--- START EXERCISE DATA ---

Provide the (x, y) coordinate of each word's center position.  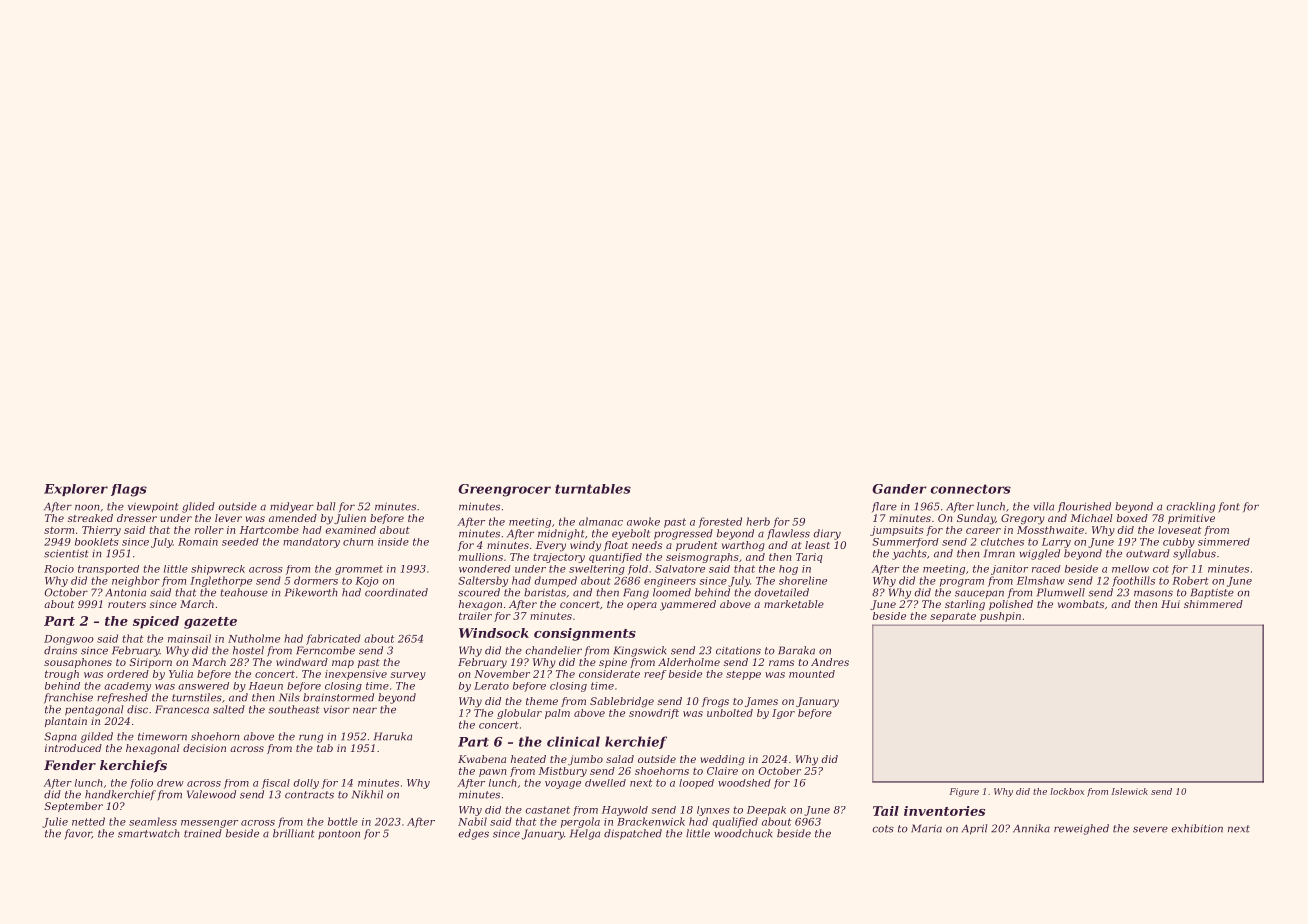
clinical (573, 741)
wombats (1081, 604)
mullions (481, 557)
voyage (563, 785)
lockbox (1067, 791)
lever (228, 518)
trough (62, 675)
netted (88, 821)
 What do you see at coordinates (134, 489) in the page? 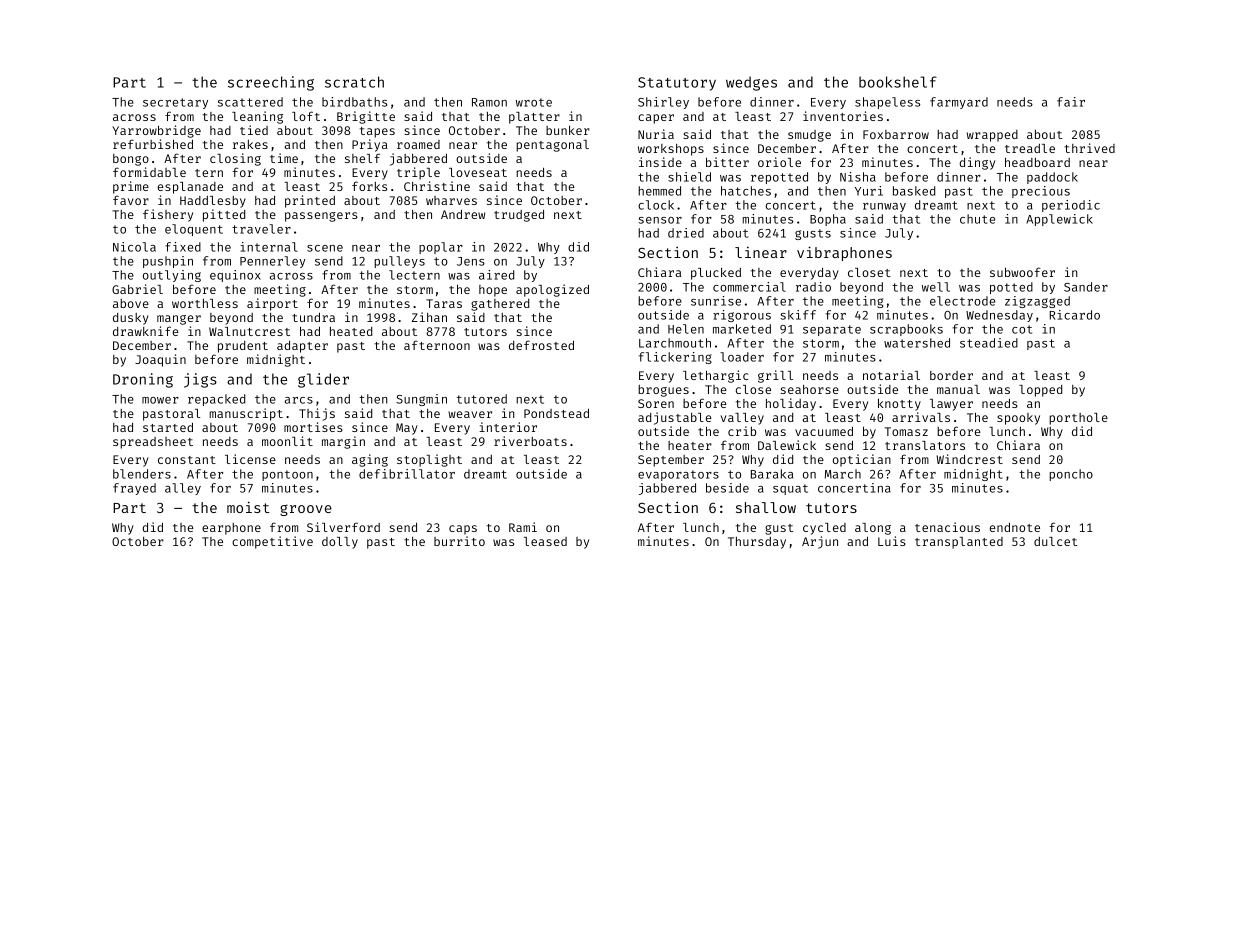
I see `frayed` at bounding box center [134, 489].
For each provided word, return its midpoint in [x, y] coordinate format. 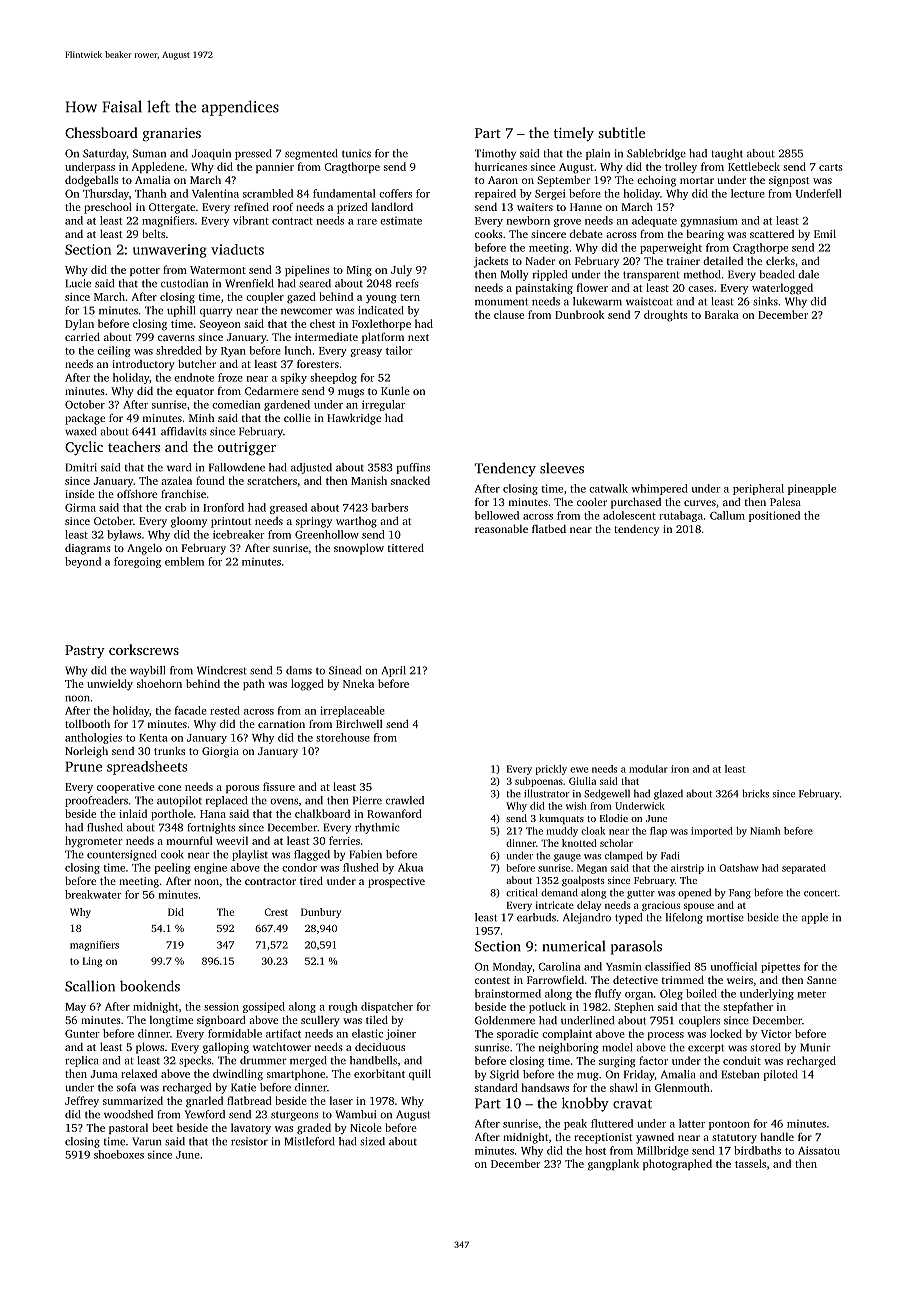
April [394, 671]
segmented [311, 154]
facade [191, 710]
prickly [551, 770]
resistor [249, 1141]
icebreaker [239, 534]
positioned [774, 516]
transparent [651, 276]
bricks [755, 793]
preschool [108, 208]
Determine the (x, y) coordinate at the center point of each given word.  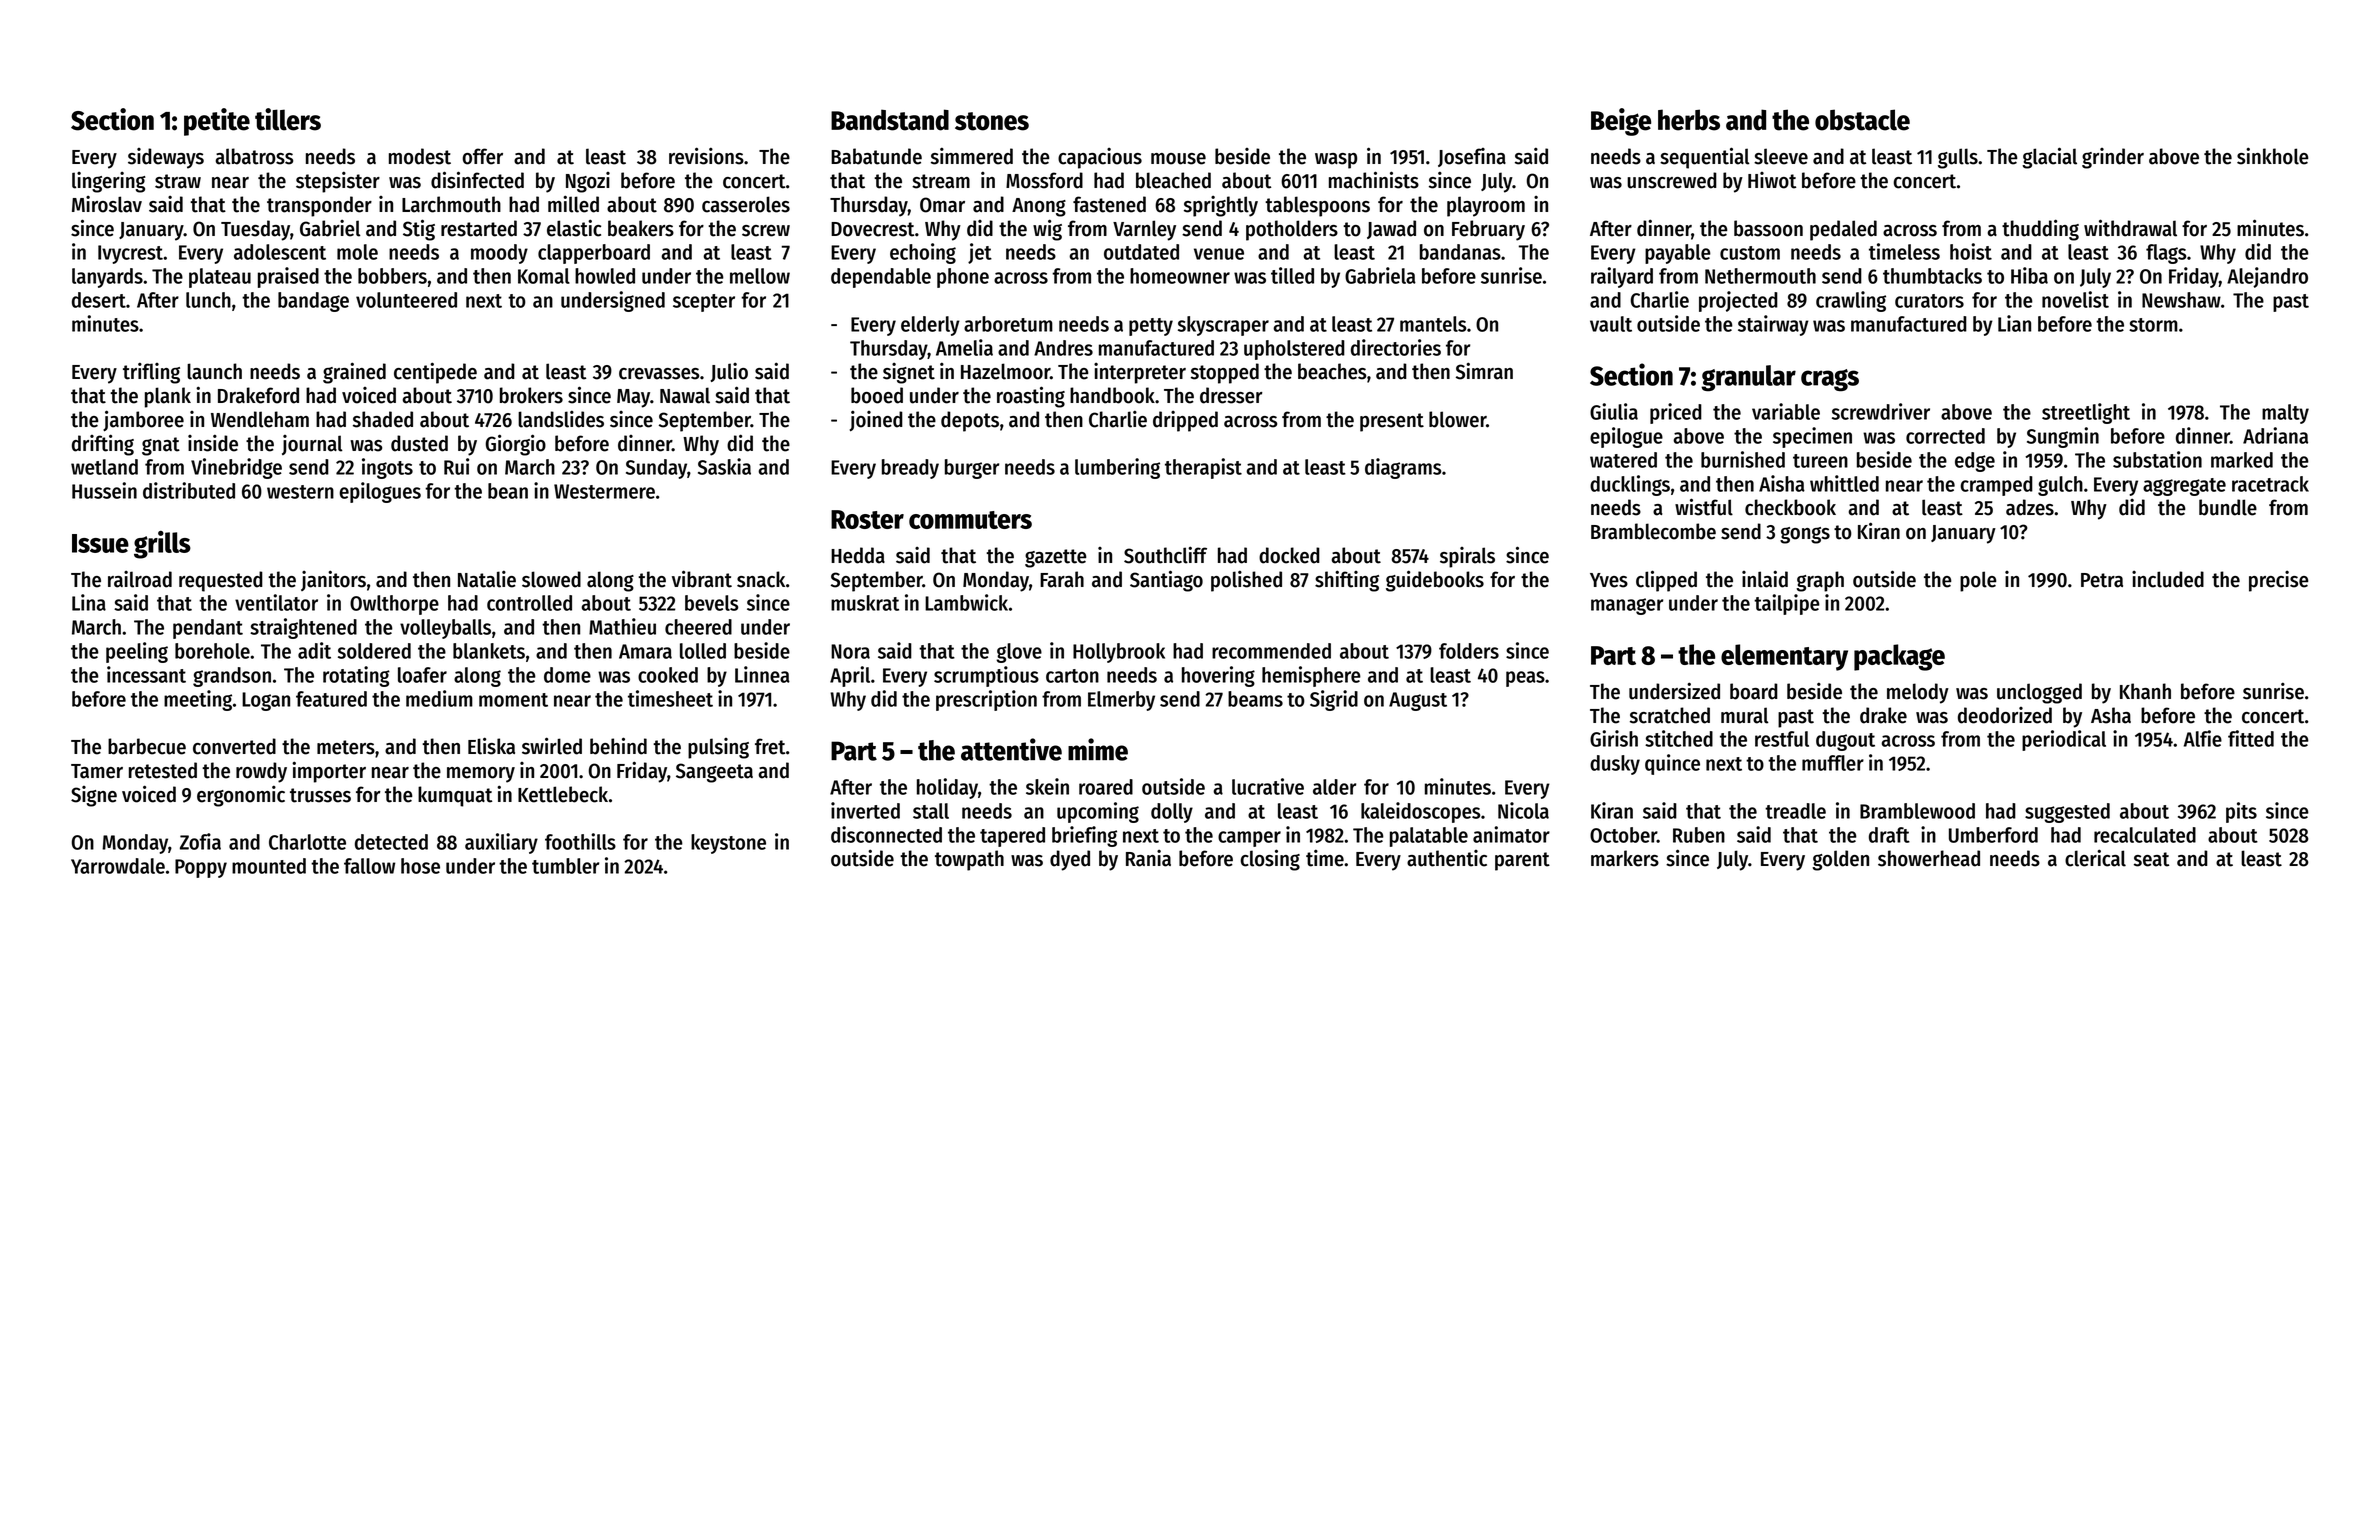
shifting (1347, 581)
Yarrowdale (118, 866)
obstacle (1862, 120)
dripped (1185, 421)
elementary (1784, 657)
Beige (1621, 122)
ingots (387, 468)
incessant (146, 674)
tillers (288, 119)
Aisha (1782, 483)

--- END EXERCISE DATA ---

» **TO BE DONE**:
Rewrite all of the items above with "page" changed to "screenshot" and everything else left as it is. Leave the pictures out of your version.

» **EXPECTED ANSWER**:
Provide the (x, y) coordinate of each word's center position.  
clinical (573, 741)
wombats (1081, 604)
mullions (481, 557)
voyage (563, 785)
lockbox (1067, 791)
lever (228, 518)
trough (62, 675)
netted (88, 821)
 What do you see at coordinates (134, 489) in the screenshot? 
I see `frayed` at bounding box center [134, 489].
For each provided word, return its midpoint in [x, y] coordinate format. 
April [394, 671]
segmented [311, 154]
facade [191, 710]
prickly [551, 770]
resistor [249, 1141]
icebreaker [239, 534]
positioned [774, 516]
transparent [651, 276]
bricks [755, 793]
preschool [108, 208]
Determine the (x, y) coordinate at the center point of each given word.  
shifting (1347, 581)
Yarrowdale (118, 866)
obstacle (1862, 120)
dripped (1185, 421)
elementary (1784, 657)
Beige (1621, 122)
ingots (387, 468)
incessant (146, 674)
tillers (288, 119)
Aisha (1782, 483)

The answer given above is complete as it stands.